[Material supplied]
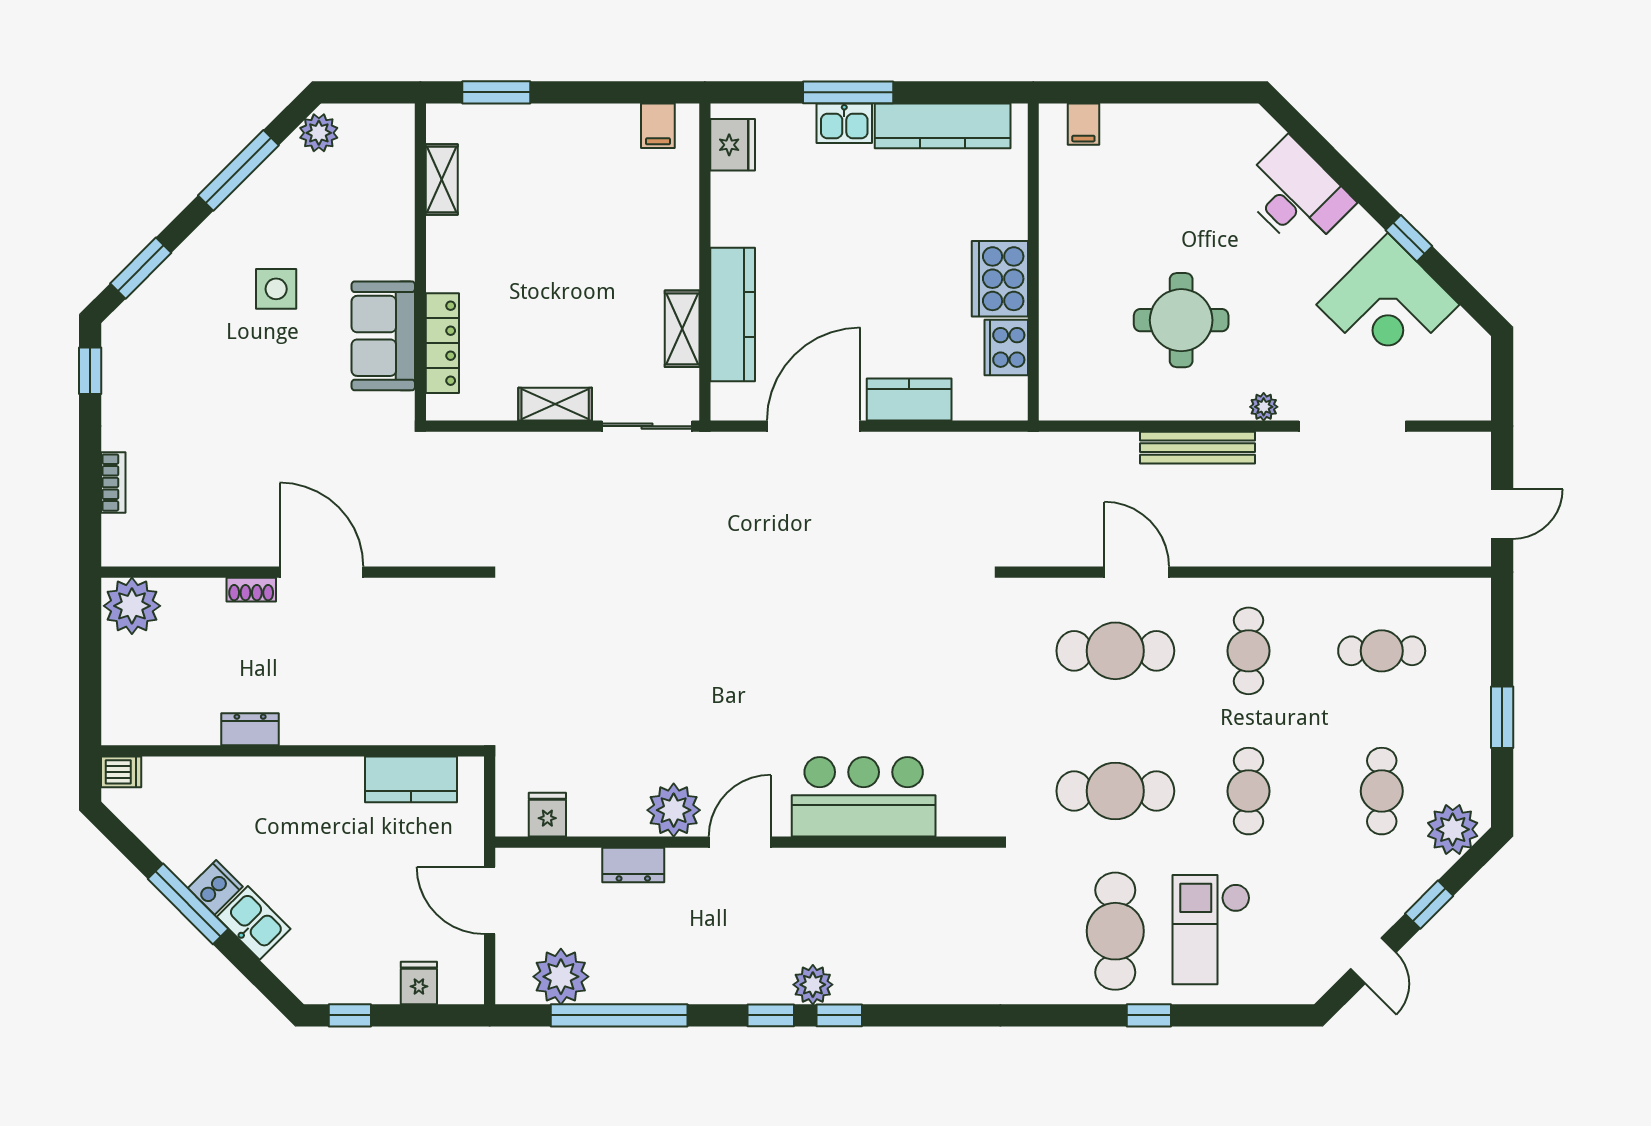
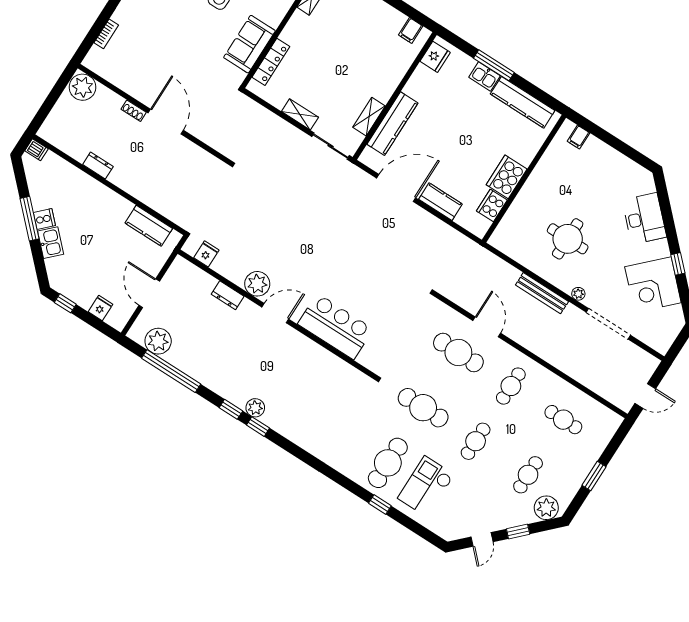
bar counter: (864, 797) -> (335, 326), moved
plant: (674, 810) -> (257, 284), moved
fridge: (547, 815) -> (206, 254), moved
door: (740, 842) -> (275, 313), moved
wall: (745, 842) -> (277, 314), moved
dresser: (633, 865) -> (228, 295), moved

--

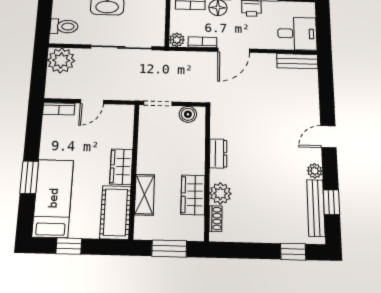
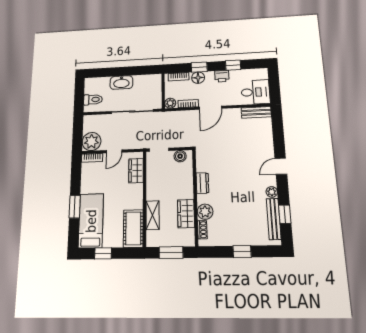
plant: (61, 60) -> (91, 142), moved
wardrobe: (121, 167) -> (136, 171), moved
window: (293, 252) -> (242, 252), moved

---

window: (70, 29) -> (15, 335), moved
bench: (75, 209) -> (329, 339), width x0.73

[Work item]
Work out how many lines above contain the word "plant". Give only the number.

[Final answer]
2